#### Work to be completed
Where the records below begin, start copying, and stop after the line that contains "pink L-shape: (261, 545) -> (204, 573), moved"; reproduce every line exactly but omit pictures.

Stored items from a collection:

═══

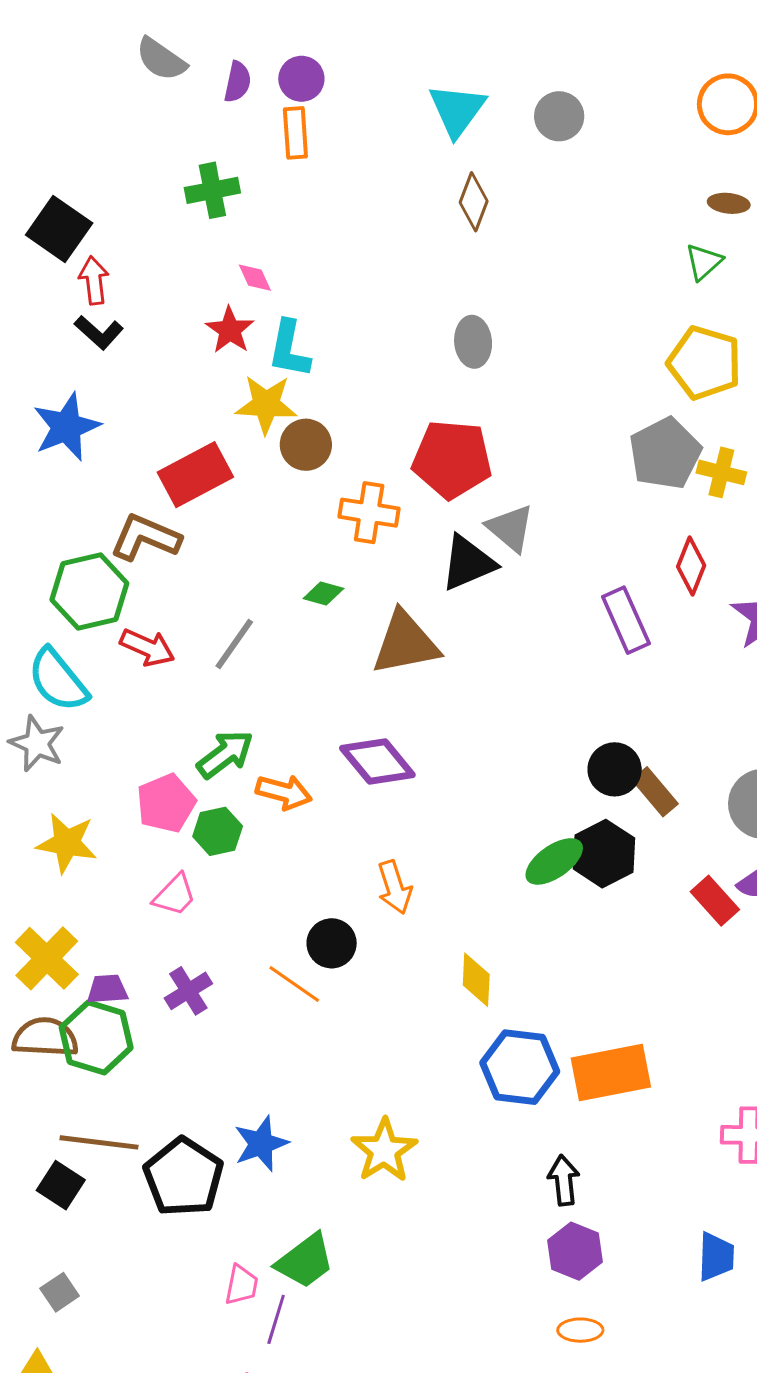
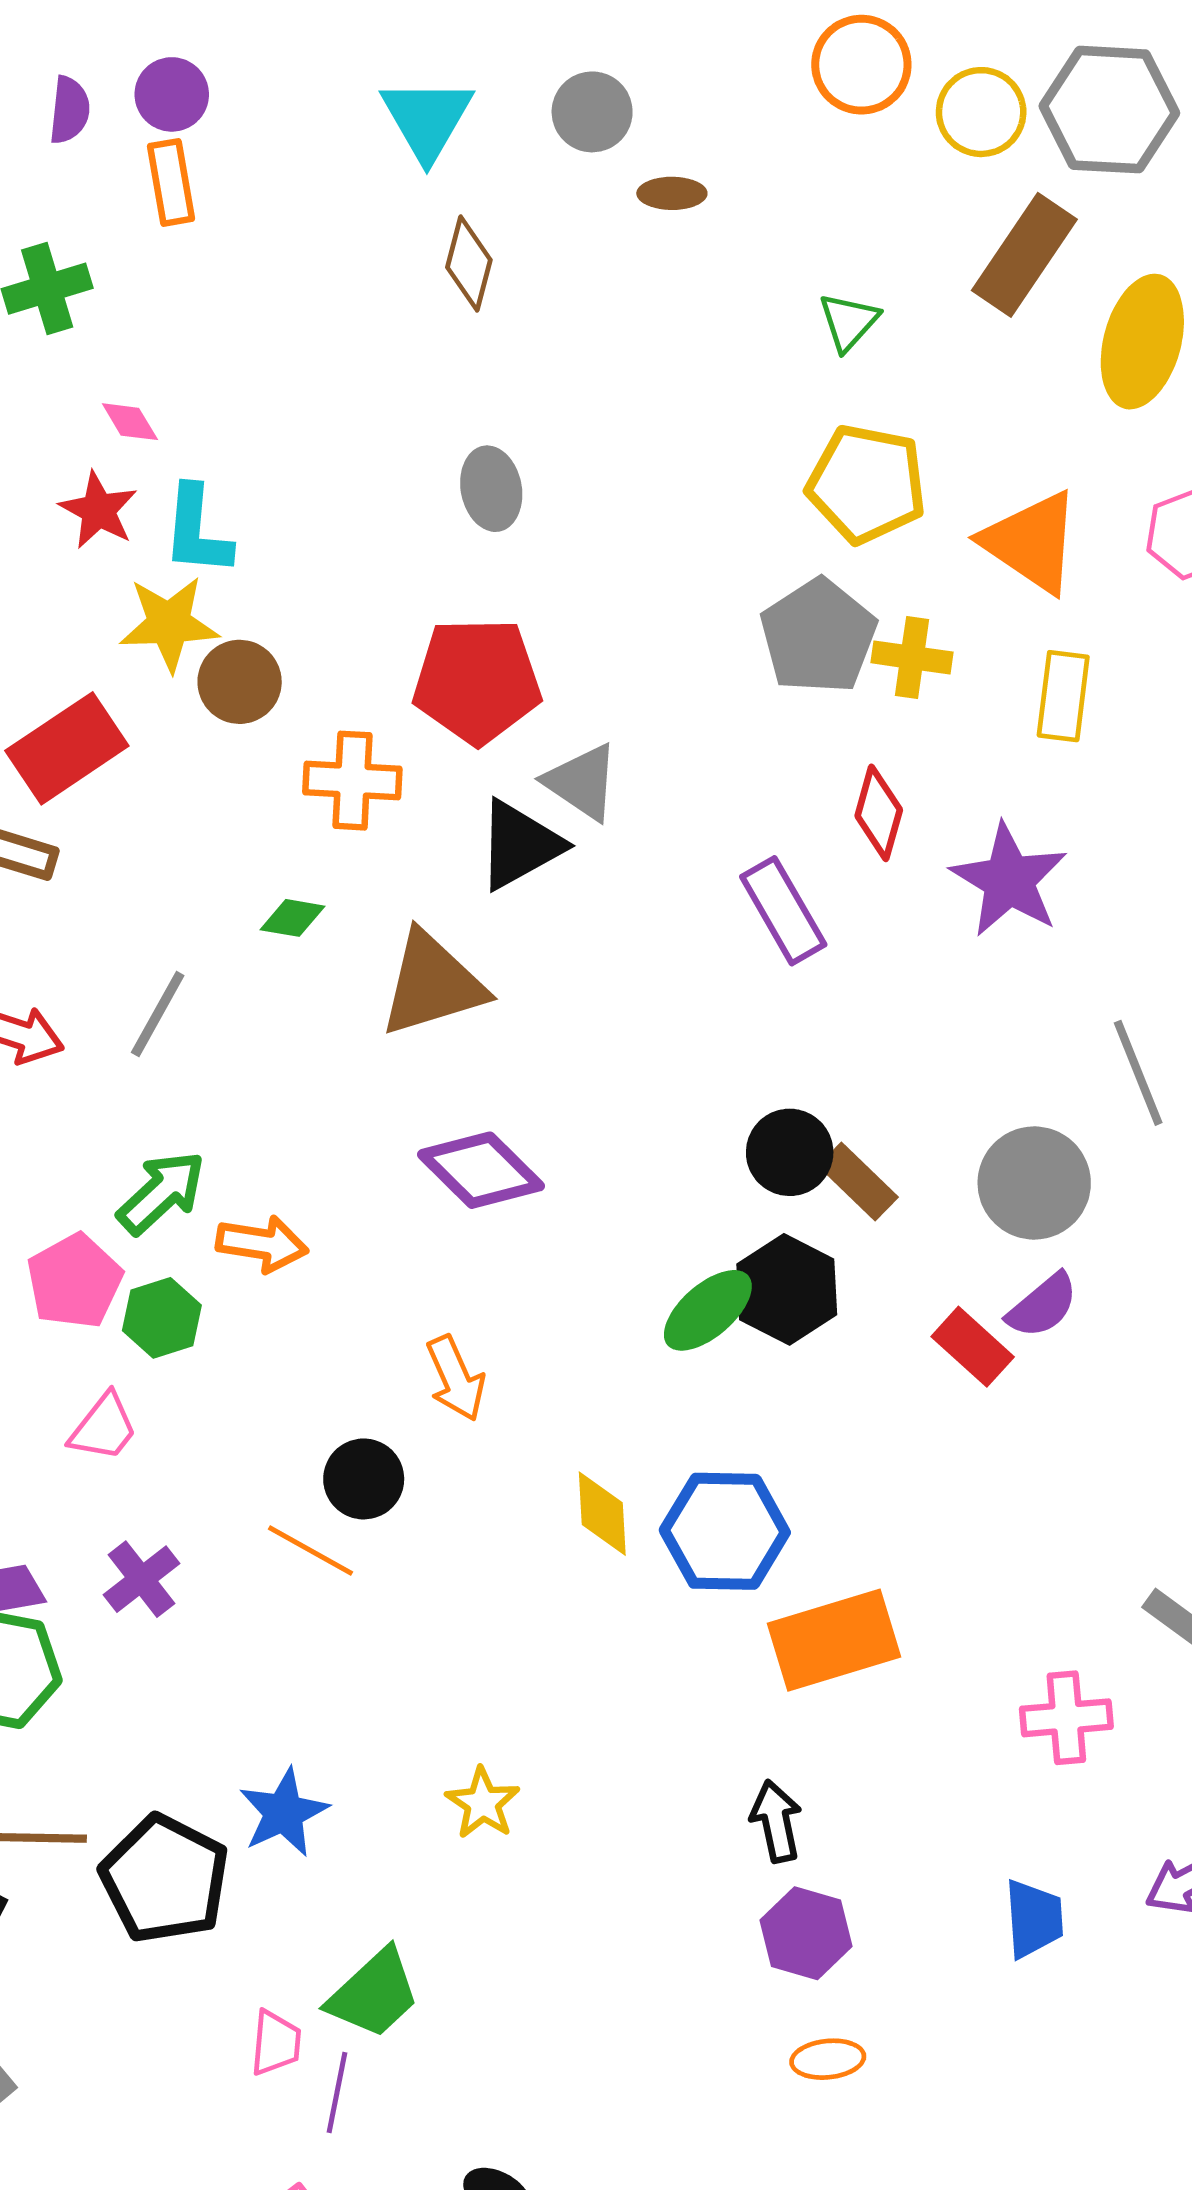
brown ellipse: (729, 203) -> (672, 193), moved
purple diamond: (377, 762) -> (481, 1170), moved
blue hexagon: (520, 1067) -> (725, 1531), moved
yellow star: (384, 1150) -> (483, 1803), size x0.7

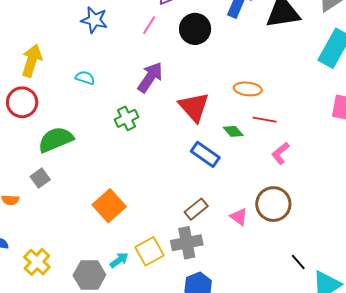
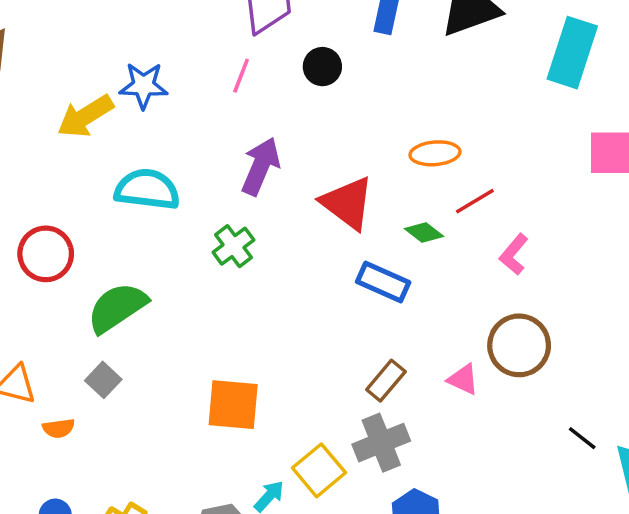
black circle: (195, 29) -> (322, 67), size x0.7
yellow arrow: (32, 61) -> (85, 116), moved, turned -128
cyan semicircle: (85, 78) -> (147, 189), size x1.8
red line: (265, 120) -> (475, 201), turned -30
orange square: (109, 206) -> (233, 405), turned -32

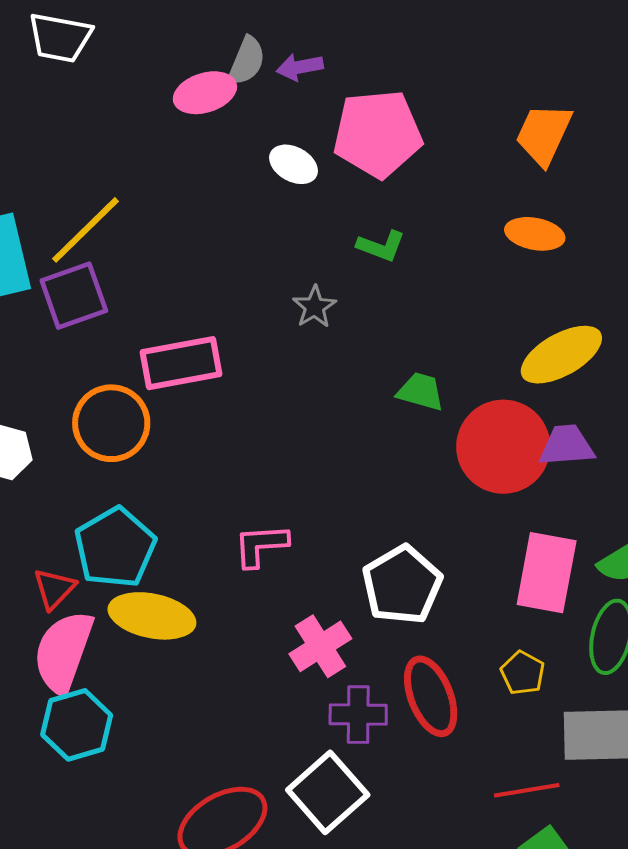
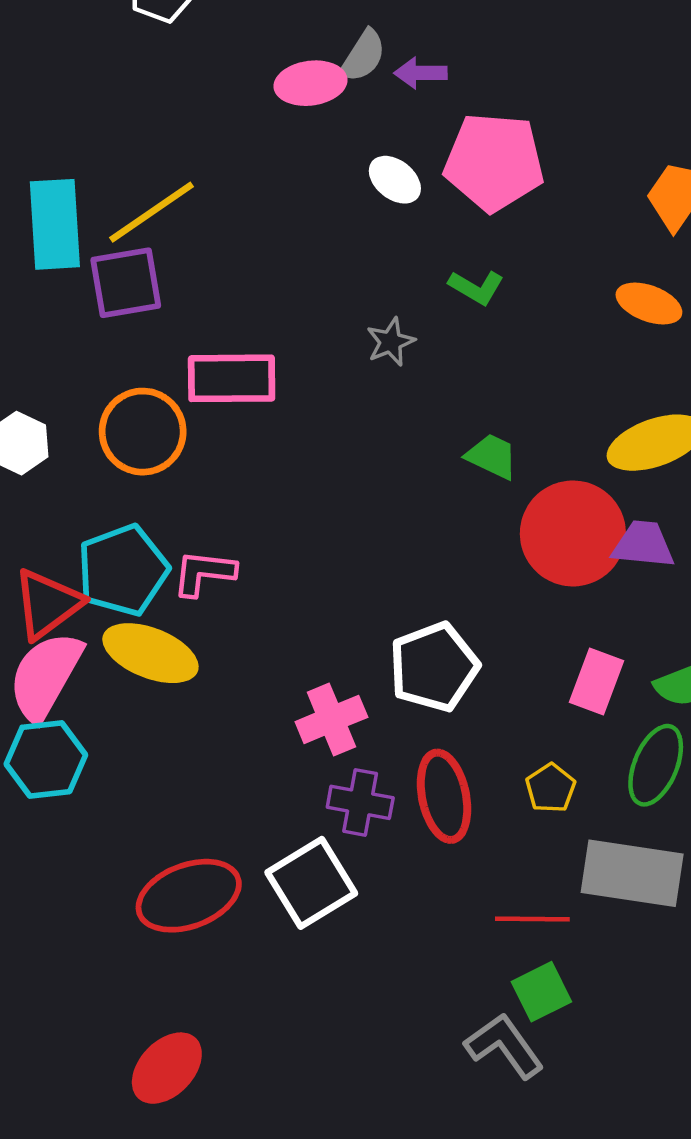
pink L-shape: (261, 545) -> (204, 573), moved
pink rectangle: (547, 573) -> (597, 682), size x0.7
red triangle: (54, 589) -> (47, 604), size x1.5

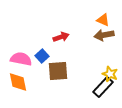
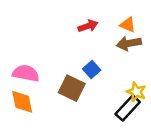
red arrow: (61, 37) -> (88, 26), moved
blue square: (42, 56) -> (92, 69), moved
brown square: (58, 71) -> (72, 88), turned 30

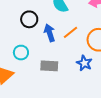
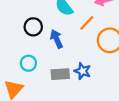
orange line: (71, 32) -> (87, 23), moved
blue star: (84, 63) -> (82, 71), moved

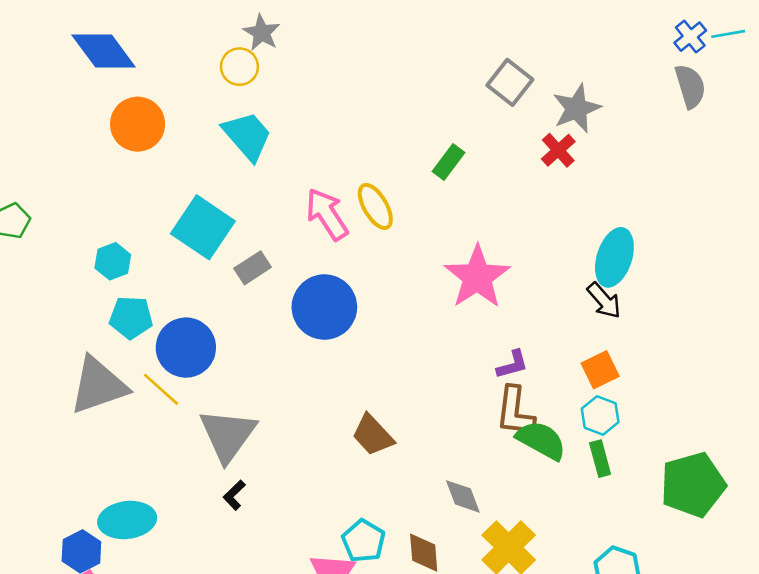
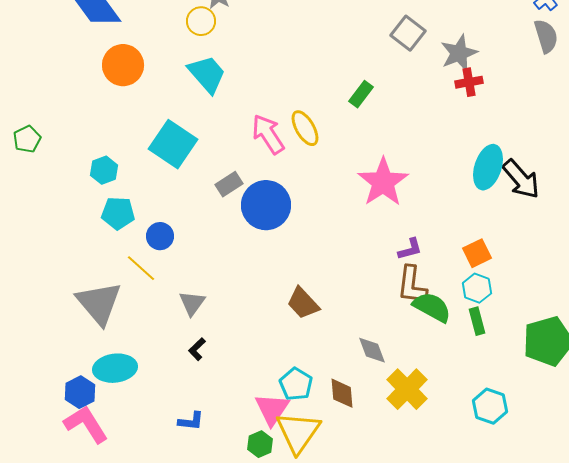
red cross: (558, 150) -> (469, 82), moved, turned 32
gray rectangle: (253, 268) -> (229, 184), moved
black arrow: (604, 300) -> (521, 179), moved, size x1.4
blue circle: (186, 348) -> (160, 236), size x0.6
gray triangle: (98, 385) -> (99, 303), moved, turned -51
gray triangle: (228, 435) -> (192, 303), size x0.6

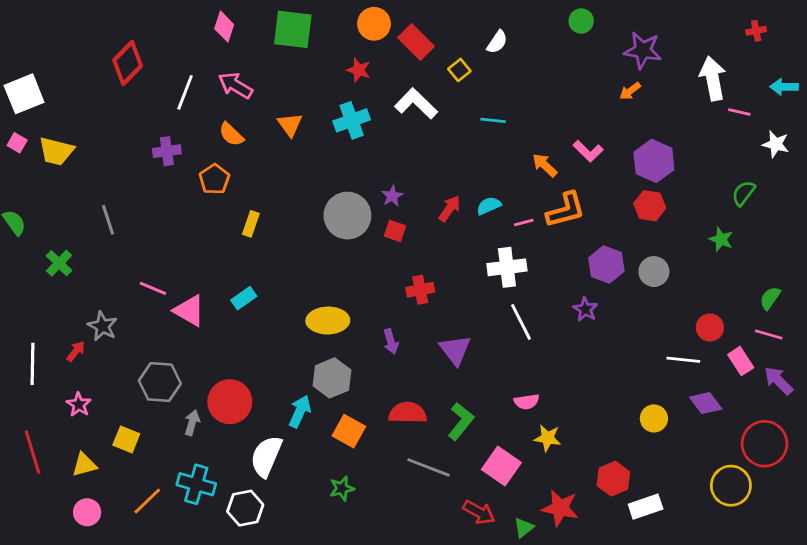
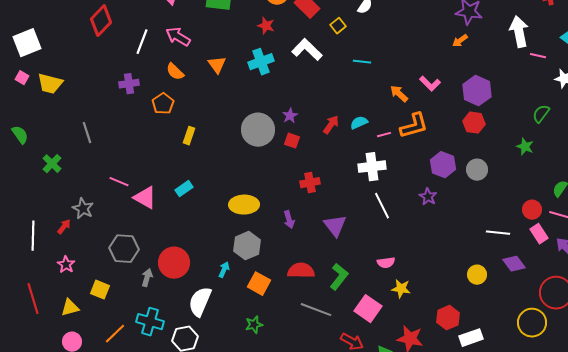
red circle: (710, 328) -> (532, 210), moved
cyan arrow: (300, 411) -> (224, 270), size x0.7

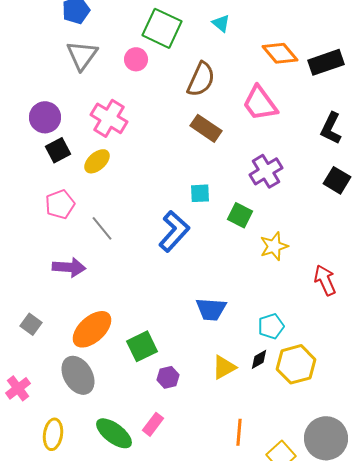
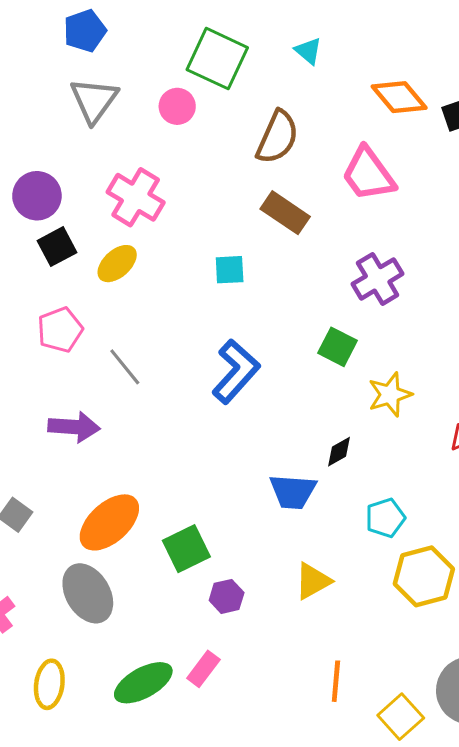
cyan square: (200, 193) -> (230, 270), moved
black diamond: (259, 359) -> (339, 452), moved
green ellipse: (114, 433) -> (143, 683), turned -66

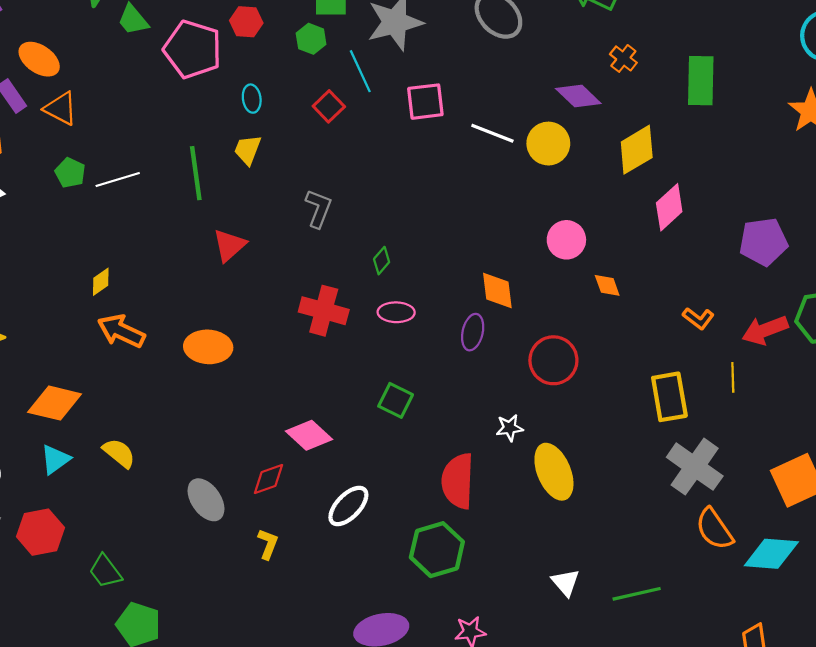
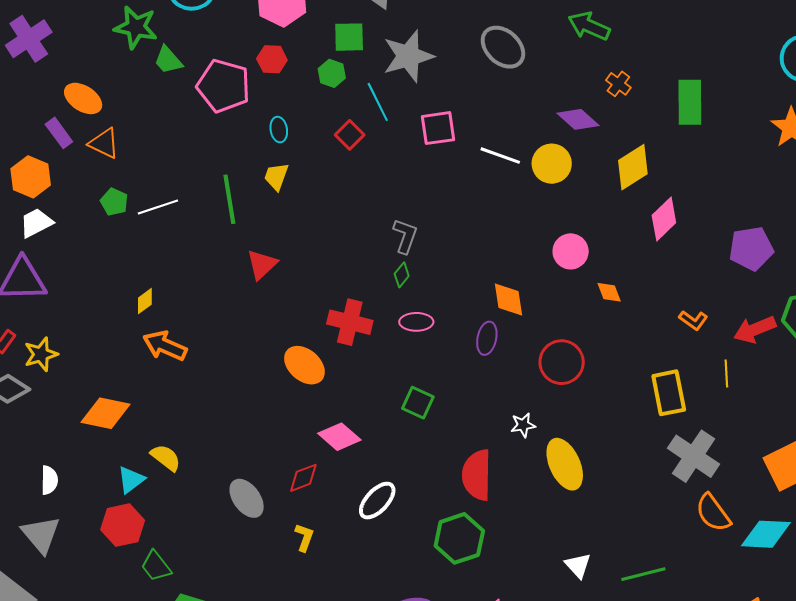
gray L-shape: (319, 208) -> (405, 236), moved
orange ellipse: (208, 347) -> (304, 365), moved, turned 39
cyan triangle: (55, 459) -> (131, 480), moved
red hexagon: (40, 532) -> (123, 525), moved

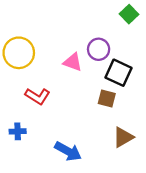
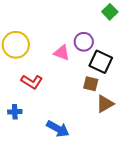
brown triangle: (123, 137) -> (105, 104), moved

═══

#### Response for this exercise
brown ellipse: (729, 203) -> (672, 193), moved
purple diamond: (377, 762) -> (481, 1170), moved
blue hexagon: (520, 1067) -> (725, 1531), moved
yellow star: (384, 1150) -> (483, 1803), size x0.7

black circle: (195, 29) -> (322, 67), size x0.7
yellow arrow: (32, 61) -> (85, 116), moved, turned -128
cyan semicircle: (85, 78) -> (147, 189), size x1.8
red line: (265, 120) -> (475, 201), turned -30
orange square: (109, 206) -> (233, 405), turned -32

pink L-shape: (261, 545) -> (204, 573), moved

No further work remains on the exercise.